About this exercise | Leave out all pictures. Return exactly the lines from the top of the material through the line containing "blue fork [455,289,532,369]".

Working data |
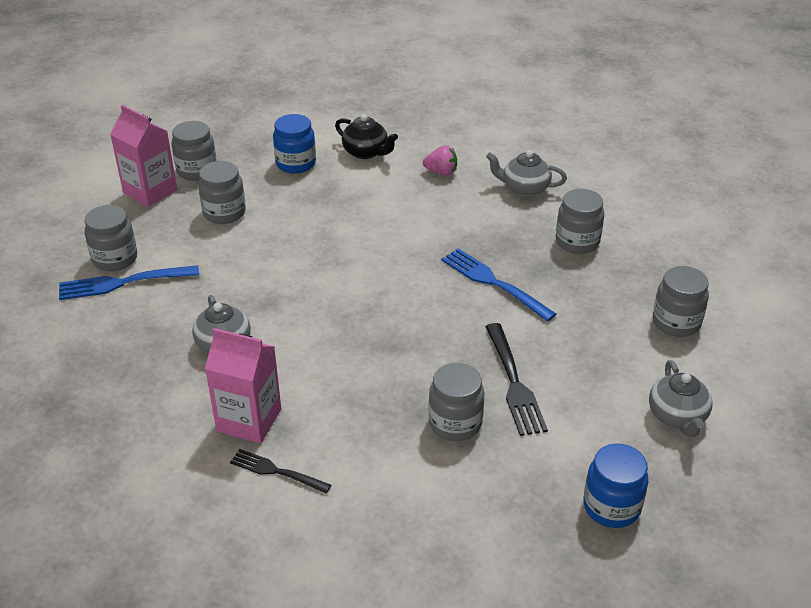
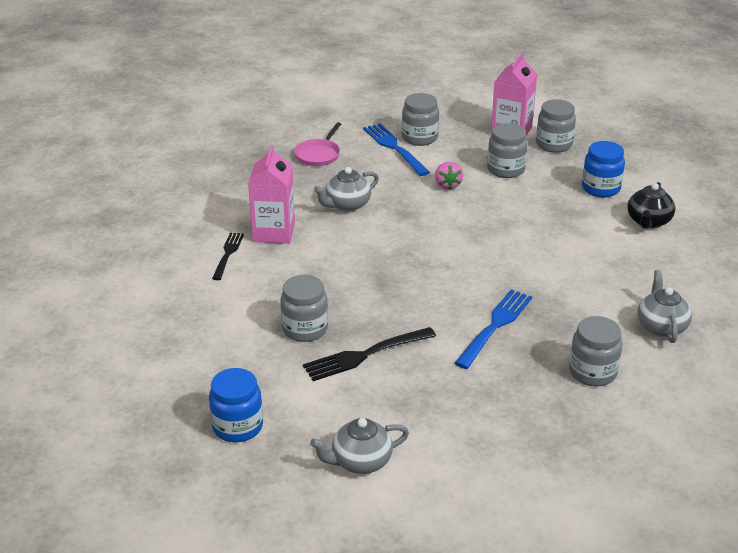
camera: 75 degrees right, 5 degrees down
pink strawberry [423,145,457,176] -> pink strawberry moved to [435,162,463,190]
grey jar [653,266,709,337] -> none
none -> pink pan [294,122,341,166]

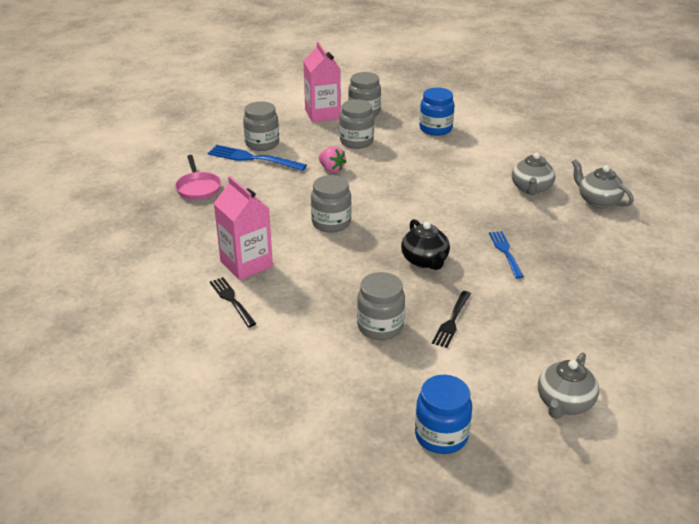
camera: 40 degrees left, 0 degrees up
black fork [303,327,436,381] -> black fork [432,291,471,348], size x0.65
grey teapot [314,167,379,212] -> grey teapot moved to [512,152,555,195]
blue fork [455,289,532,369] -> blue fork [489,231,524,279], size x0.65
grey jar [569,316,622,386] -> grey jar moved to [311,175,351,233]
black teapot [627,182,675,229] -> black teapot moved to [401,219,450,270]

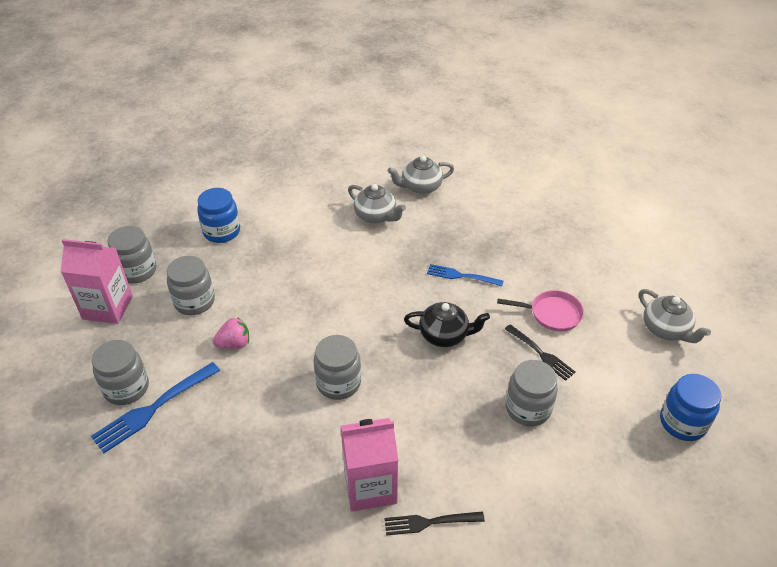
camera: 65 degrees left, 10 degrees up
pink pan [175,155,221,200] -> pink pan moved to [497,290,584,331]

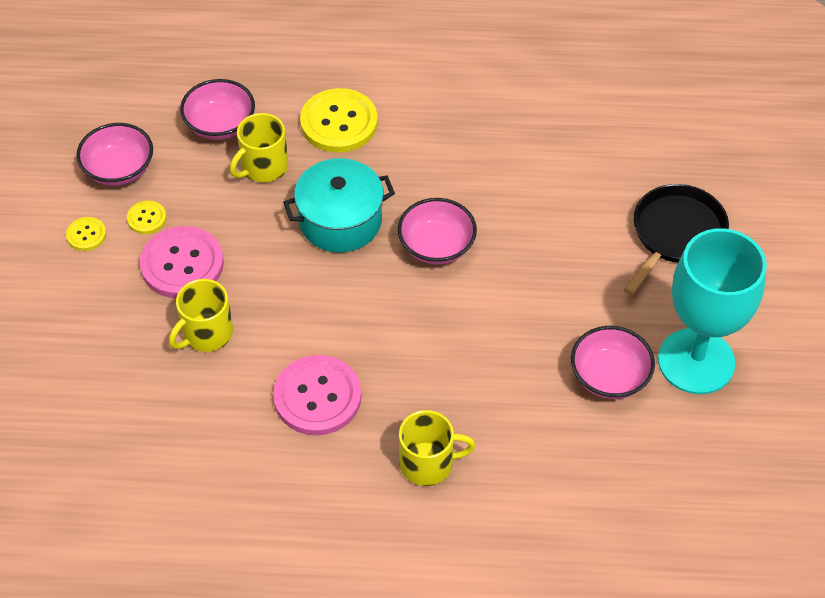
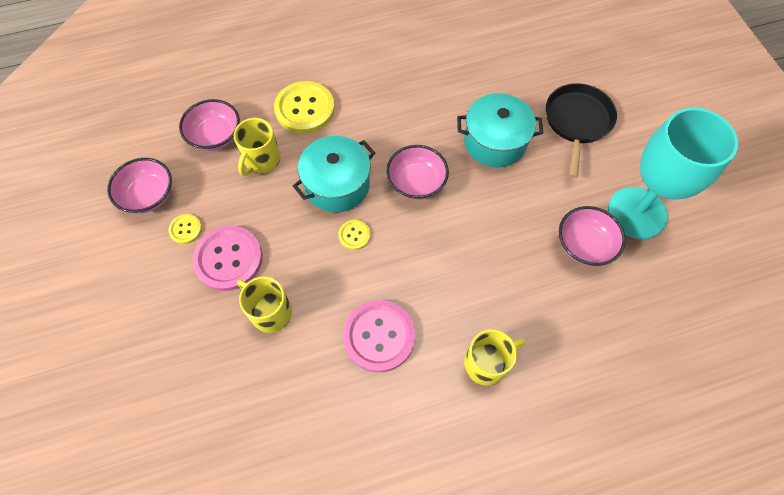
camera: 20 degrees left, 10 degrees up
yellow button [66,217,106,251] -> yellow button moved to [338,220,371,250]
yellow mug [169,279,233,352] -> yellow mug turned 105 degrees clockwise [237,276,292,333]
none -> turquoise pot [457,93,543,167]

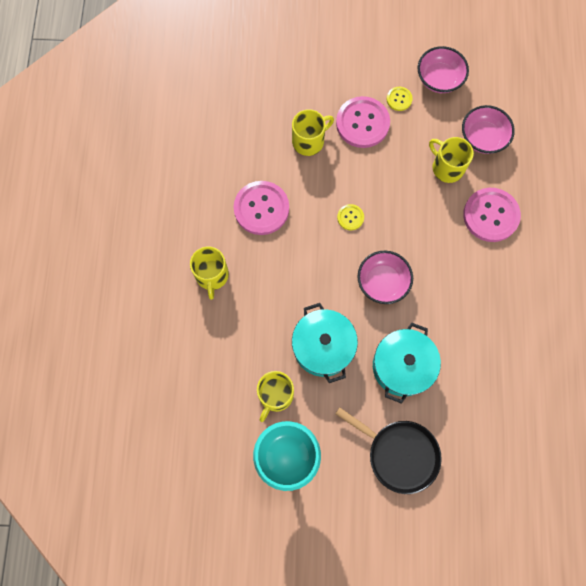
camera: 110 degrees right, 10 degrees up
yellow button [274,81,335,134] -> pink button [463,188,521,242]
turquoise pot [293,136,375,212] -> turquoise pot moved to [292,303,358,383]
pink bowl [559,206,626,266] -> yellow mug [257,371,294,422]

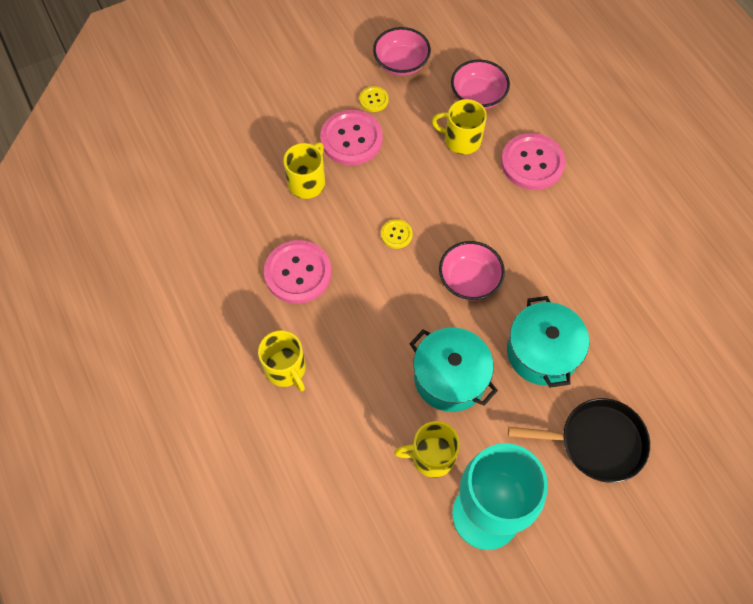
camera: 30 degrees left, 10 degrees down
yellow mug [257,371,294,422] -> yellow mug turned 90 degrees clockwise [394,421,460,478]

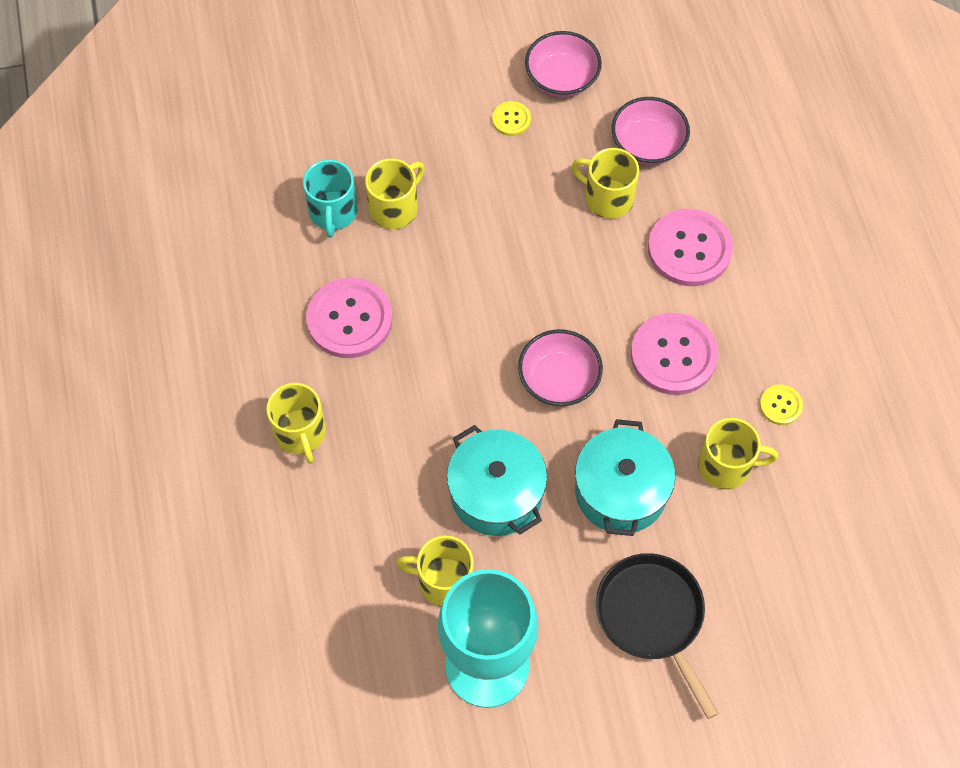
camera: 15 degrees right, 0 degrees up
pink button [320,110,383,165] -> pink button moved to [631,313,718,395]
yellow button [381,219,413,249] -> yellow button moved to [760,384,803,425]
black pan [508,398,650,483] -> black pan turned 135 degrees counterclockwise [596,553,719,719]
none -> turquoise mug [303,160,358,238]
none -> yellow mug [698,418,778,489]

Expected answer |
camera: 75 degrees right, 5 degrees down
pink strawberry [423,145,457,176] -> pink strawberry moved to [435,162,463,190]
grey jar [653,266,709,337] -> none
none -> pink pan [294,122,341,166]

camera: 40 degrees left, 0 degrees up
black fork [303,327,436,381] -> black fork [432,291,471,348], size x0.65
grey teapot [314,167,379,212] -> grey teapot moved to [512,152,555,195]
blue fork [455,289,532,369] -> blue fork [489,231,524,279], size x0.65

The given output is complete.